WHAT YOU HAVE TO DO: Each line of data below must be printed exactly as written, with any pictures removed.

SOURCE MATERIAL:
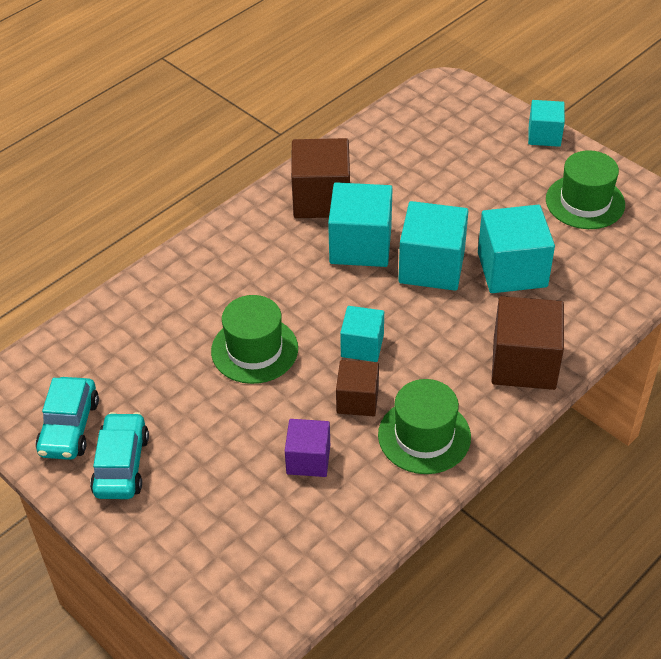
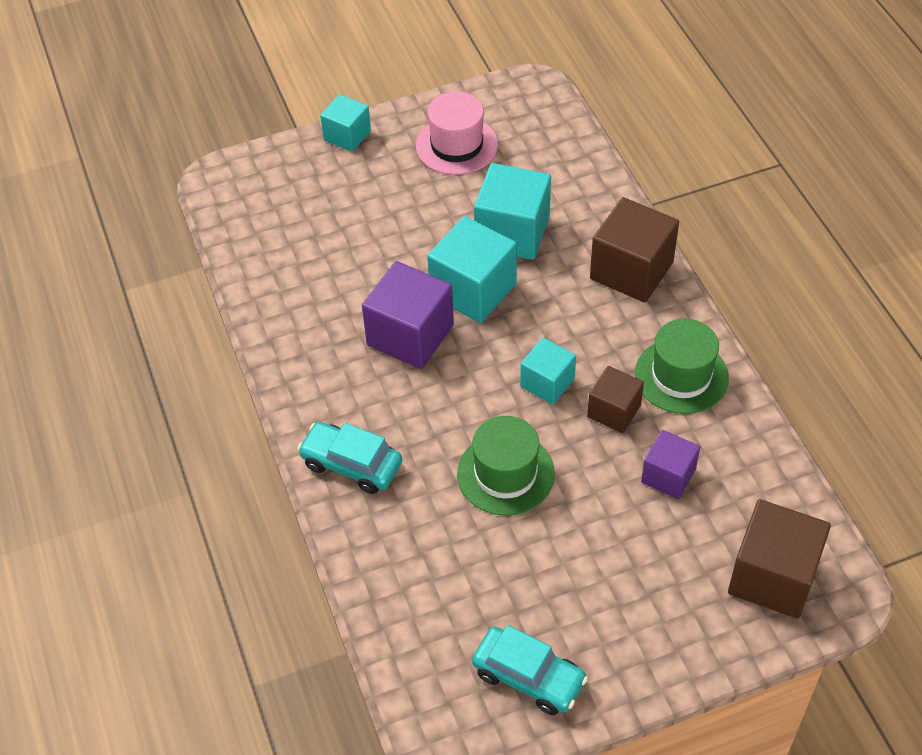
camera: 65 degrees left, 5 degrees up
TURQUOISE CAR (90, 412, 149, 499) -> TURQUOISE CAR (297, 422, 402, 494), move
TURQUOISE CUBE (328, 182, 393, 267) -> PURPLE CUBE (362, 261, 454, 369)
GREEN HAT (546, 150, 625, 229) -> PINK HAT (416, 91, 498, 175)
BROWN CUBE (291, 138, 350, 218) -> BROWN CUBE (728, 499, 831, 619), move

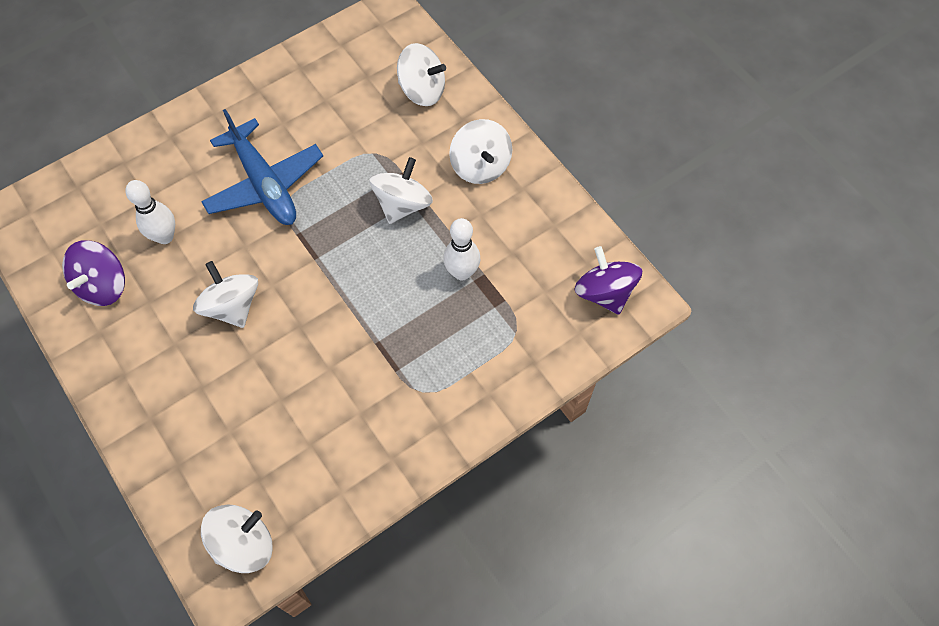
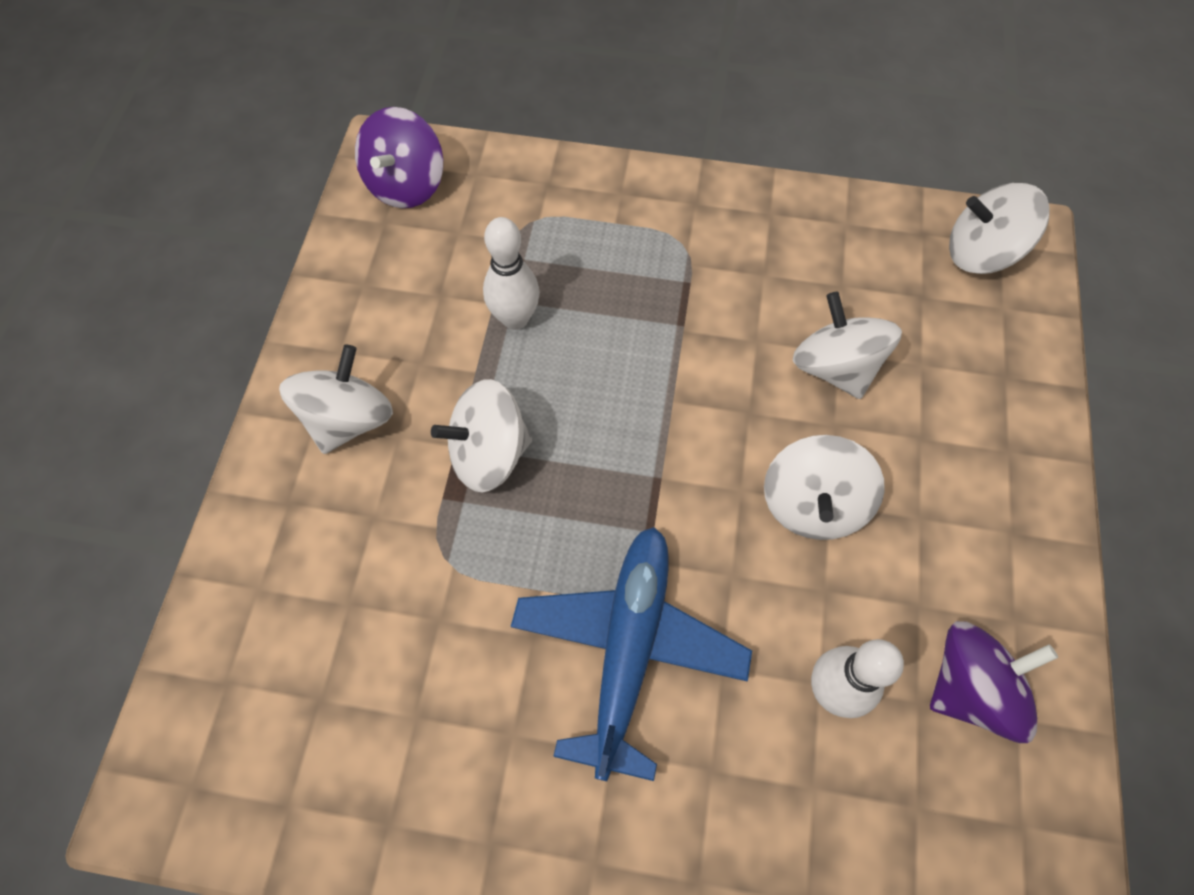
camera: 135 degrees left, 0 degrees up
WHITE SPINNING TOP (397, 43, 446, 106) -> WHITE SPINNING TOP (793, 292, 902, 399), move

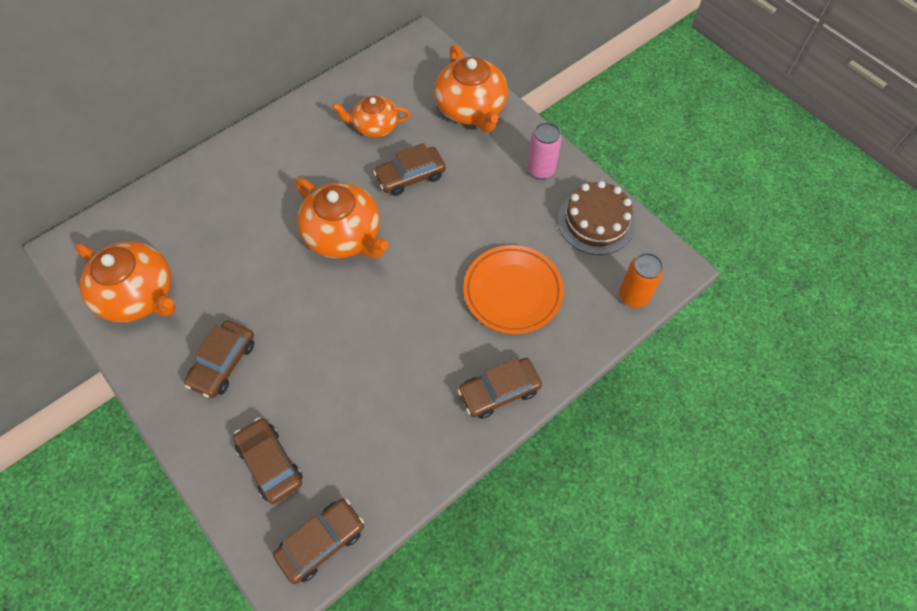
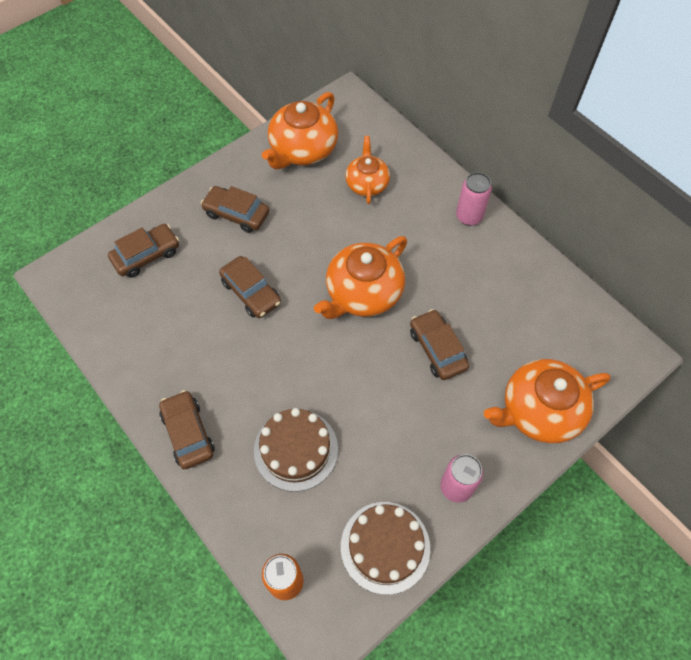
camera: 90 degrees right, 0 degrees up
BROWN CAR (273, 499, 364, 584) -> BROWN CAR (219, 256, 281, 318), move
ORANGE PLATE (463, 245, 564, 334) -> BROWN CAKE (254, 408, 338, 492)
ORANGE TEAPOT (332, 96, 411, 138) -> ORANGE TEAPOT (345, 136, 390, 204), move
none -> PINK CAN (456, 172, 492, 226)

TASK RESPONSE:
camera: 65 degrees left, 5 degrees up
TURQUOISE CAR (90, 412, 149, 499) -> TURQUOISE CAR (297, 422, 402, 494), move
TURQUOISE CUBE (328, 182, 393, 267) -> PURPLE CUBE (362, 261, 454, 369)
GREEN HAT (546, 150, 625, 229) -> PINK HAT (416, 91, 498, 175)
BROWN CUBE (291, 138, 350, 218) -> BROWN CUBE (728, 499, 831, 619), move

camera: 135 degrees left, 0 degrees up
WHITE SPINNING TOP (397, 43, 446, 106) -> WHITE SPINNING TOP (793, 292, 902, 399), move

camera: 90 degrees right, 0 degrees up
BROWN CAR (273, 499, 364, 584) -> BROWN CAR (219, 256, 281, 318), move
ORANGE PLATE (463, 245, 564, 334) -> BROWN CAKE (254, 408, 338, 492)
ORANGE TEAPOT (332, 96, 411, 138) -> ORANGE TEAPOT (345, 136, 390, 204), move
none -> PINK CAN (456, 172, 492, 226)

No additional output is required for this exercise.